■ **THE INPUT**
=====
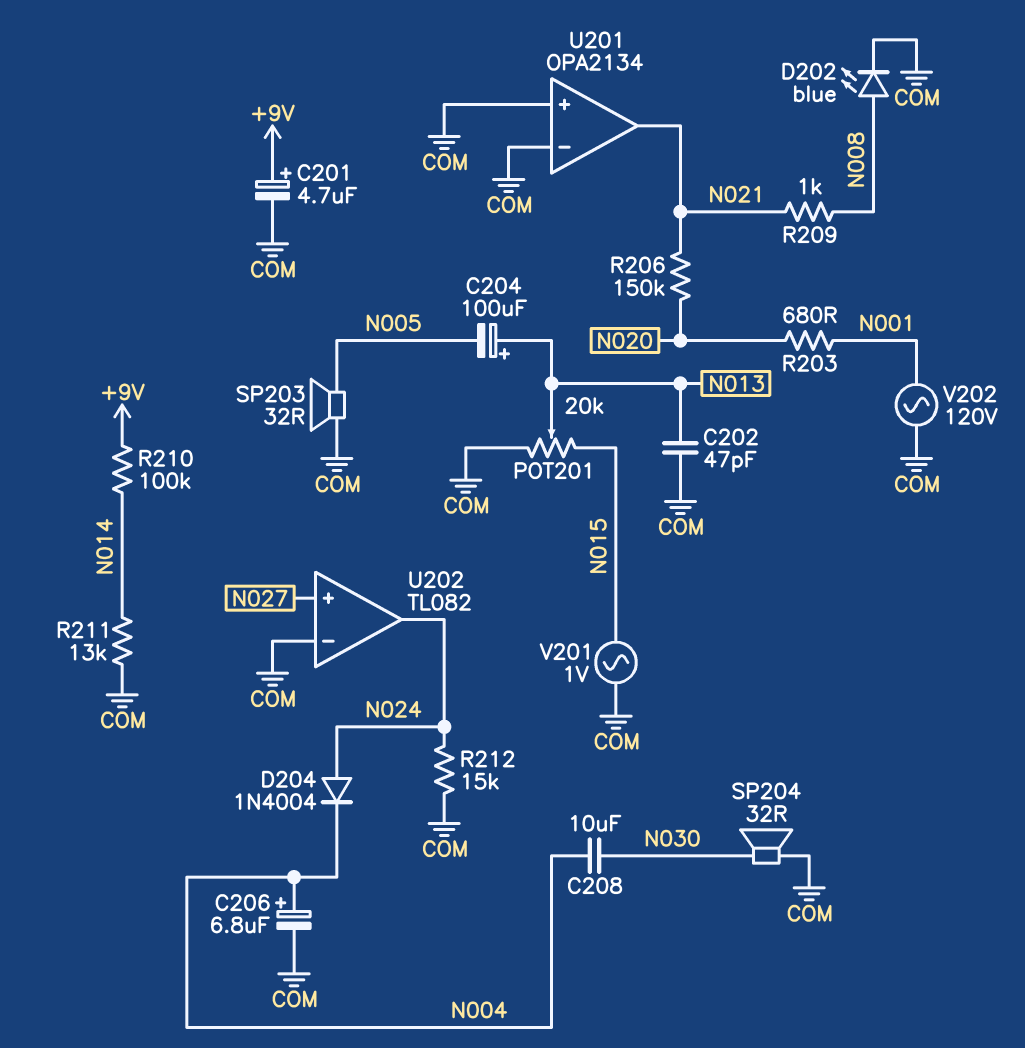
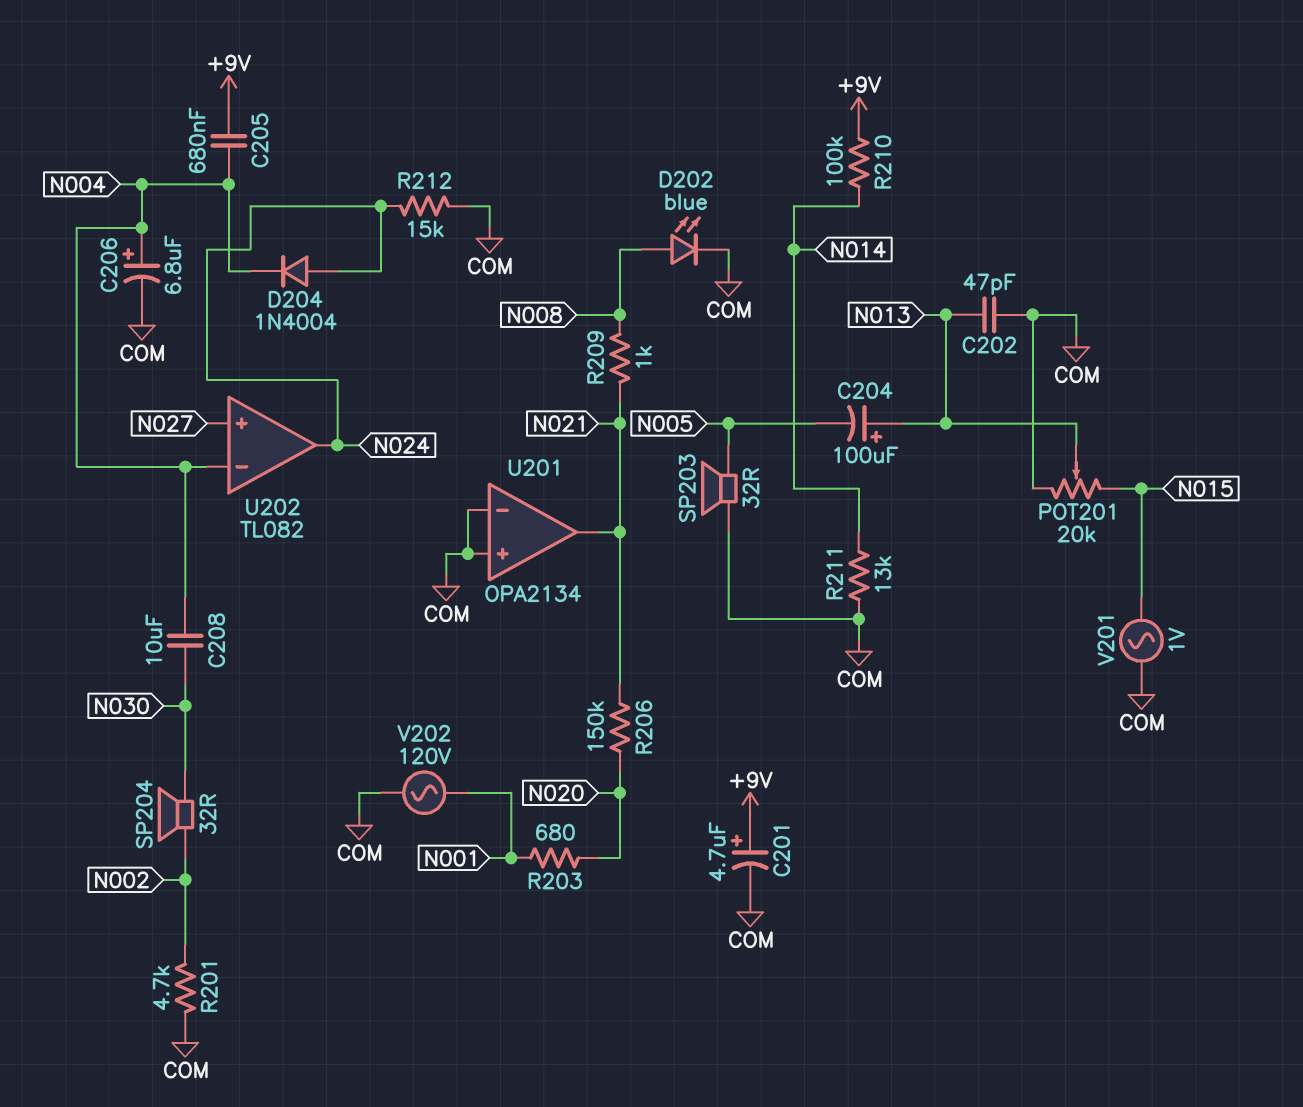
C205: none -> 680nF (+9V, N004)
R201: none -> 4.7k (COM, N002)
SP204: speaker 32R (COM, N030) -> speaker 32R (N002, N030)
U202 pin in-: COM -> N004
=====
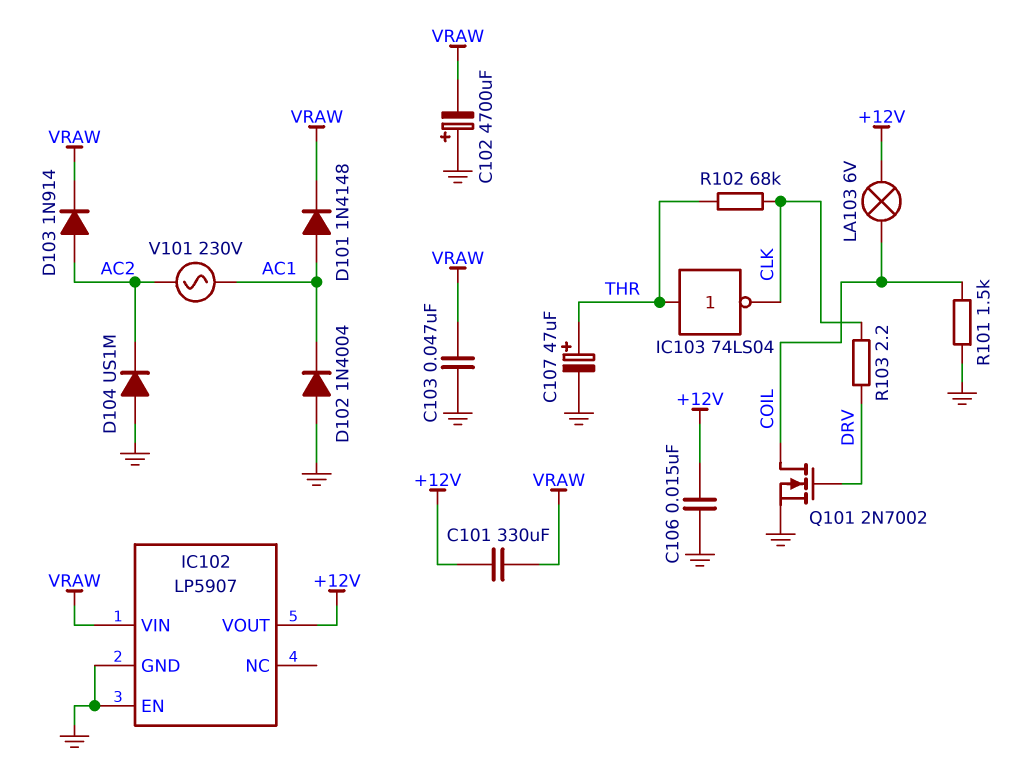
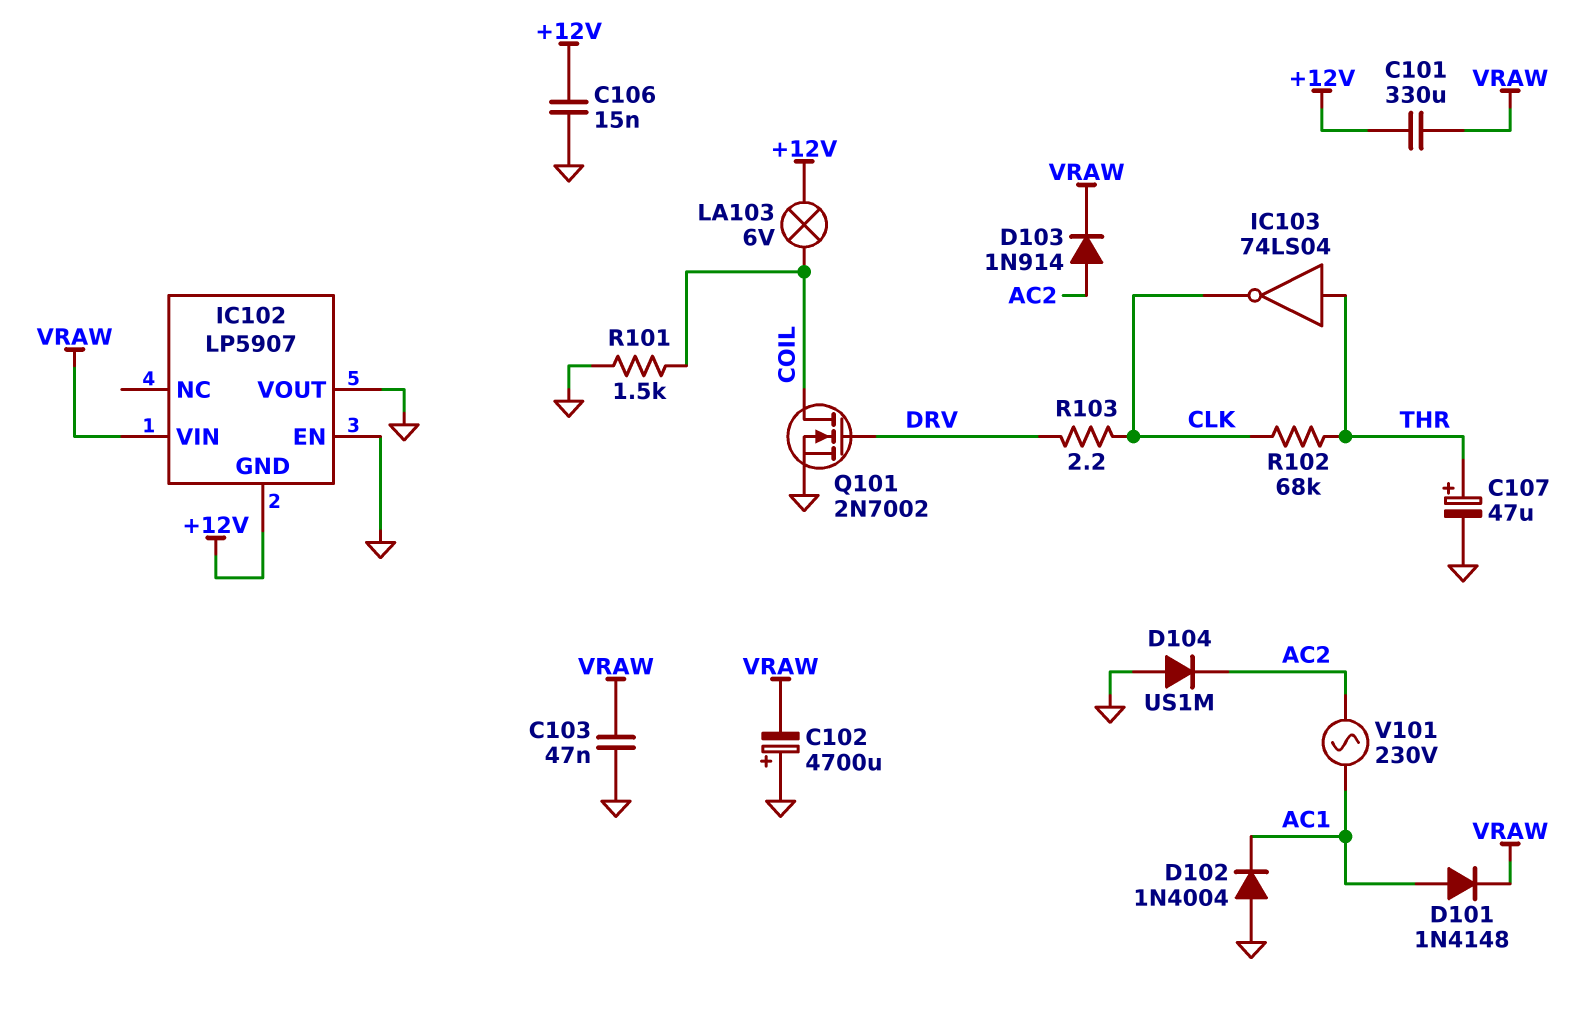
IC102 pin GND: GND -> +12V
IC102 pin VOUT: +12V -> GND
=====
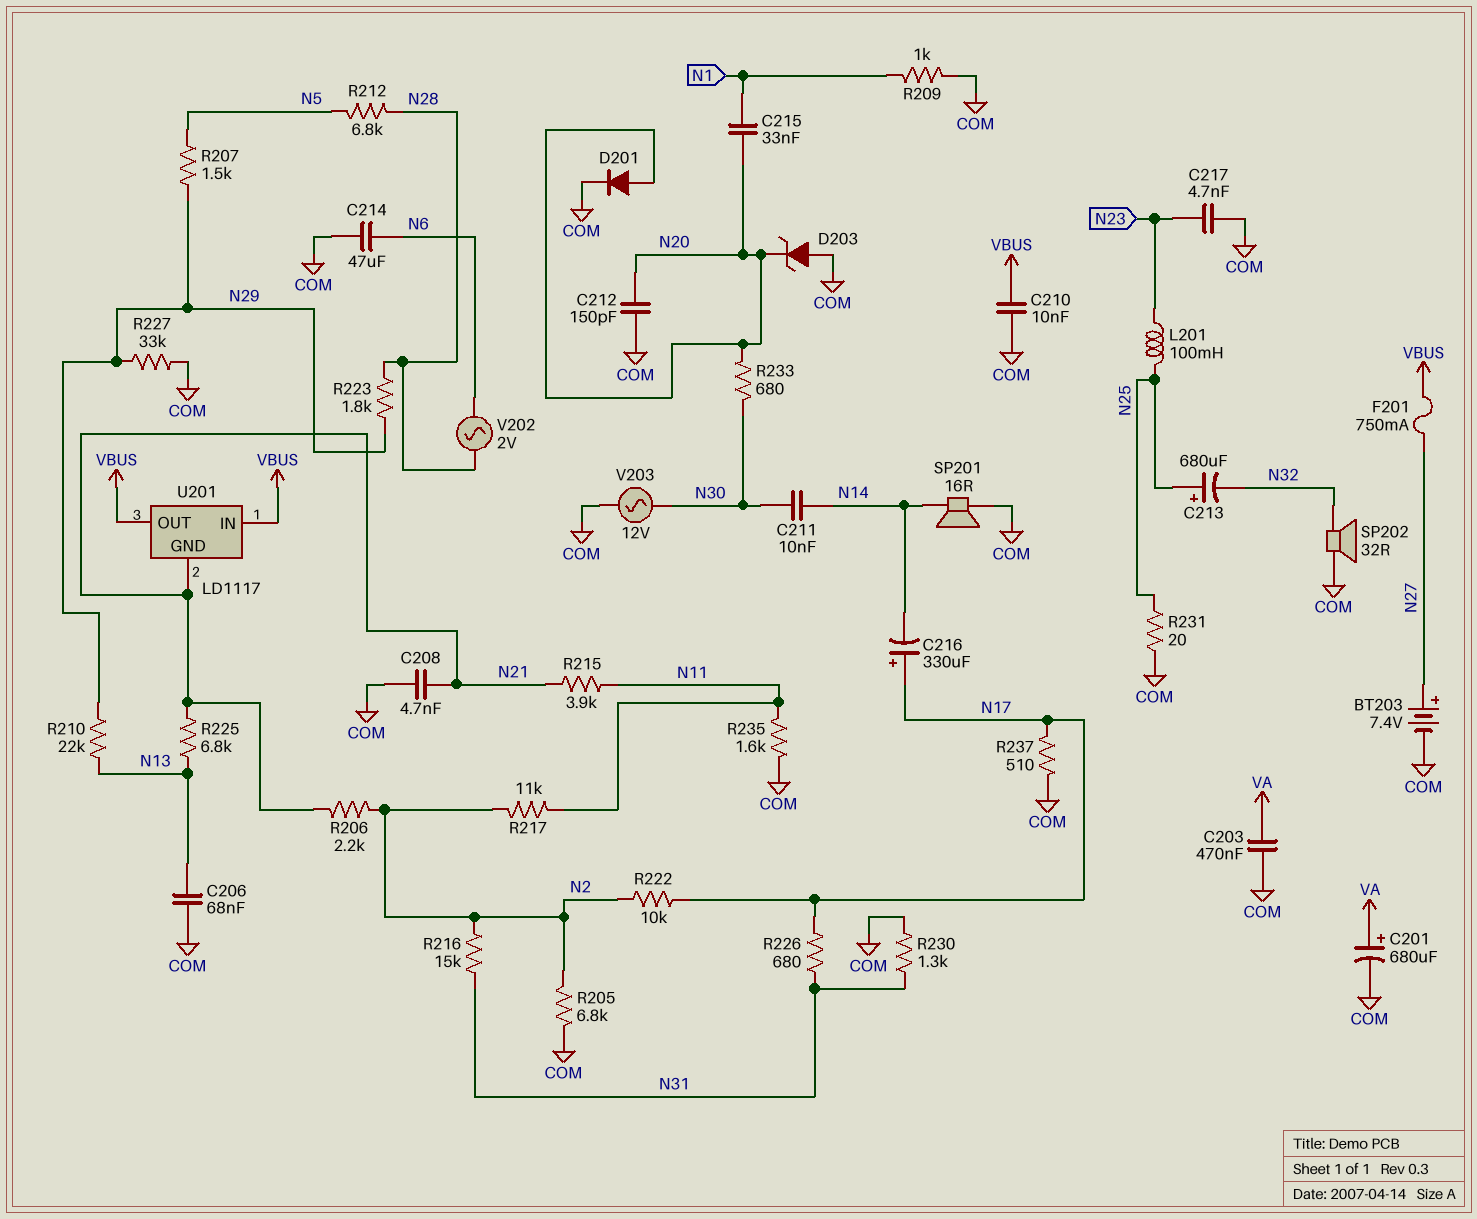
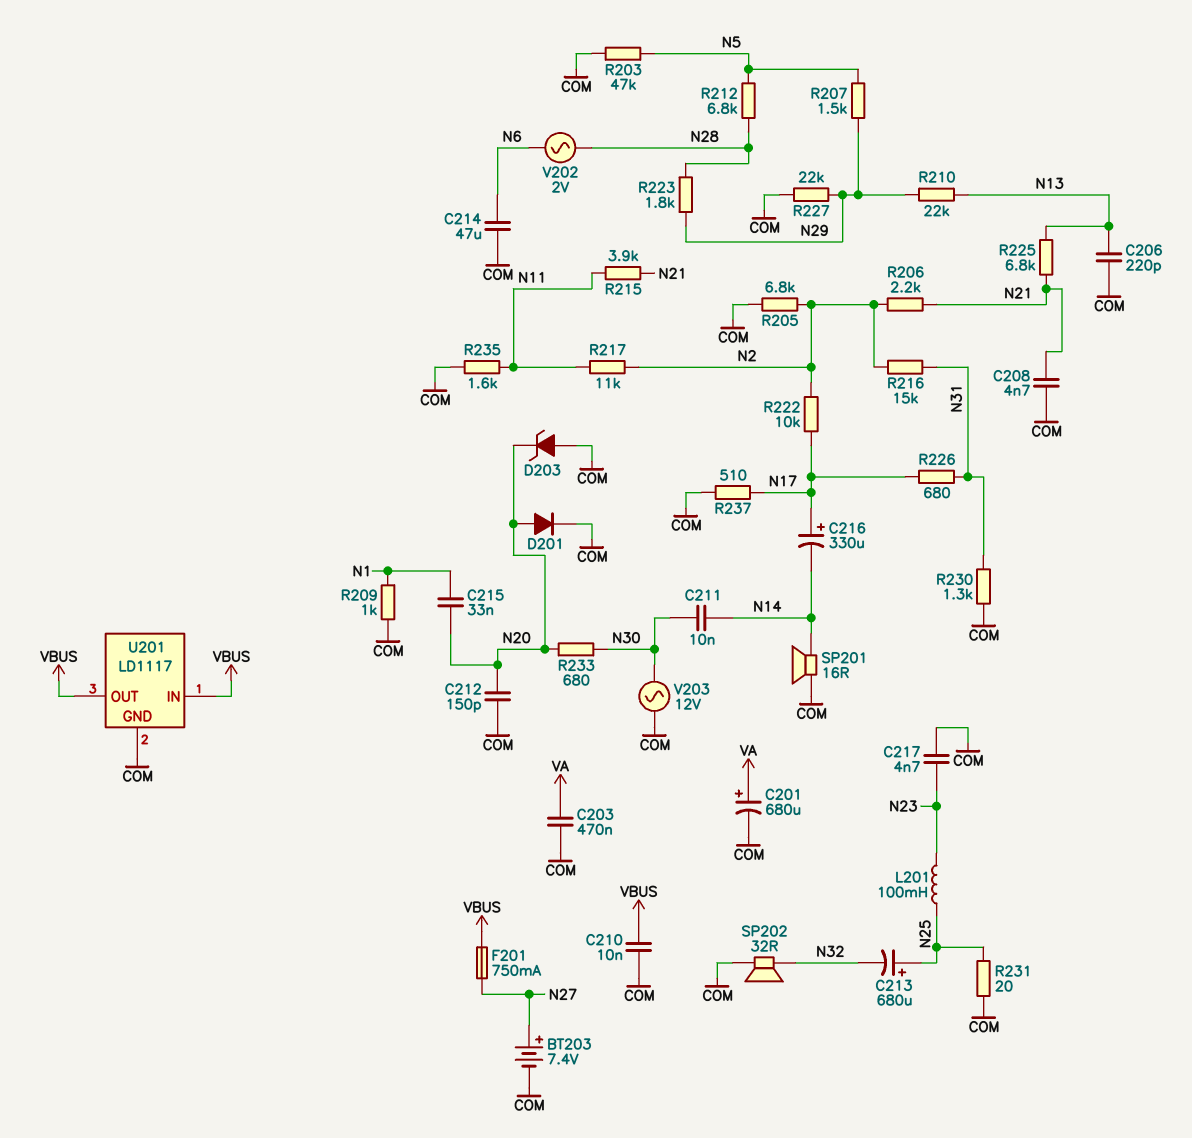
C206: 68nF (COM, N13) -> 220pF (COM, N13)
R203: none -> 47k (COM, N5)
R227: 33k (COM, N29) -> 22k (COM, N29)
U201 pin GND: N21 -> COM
=====
■ **WHAT YOU ARE ASKED TO DO**
Using the listing above, copy exactly the line that contains "C205: none -> 680nF (+9V, N004)", the line that contains "U202 pin in-: COM -> N004", and each line that falls between them.

■ **RESULT FOR THIS EXERCISE**
C205: none -> 680nF (+9V, N004)
R201: none -> 4.7k (COM, N002)
SP204: speaker 32R (COM, N030) -> speaker 32R (N002, N030)
U202 pin in-: COM -> N004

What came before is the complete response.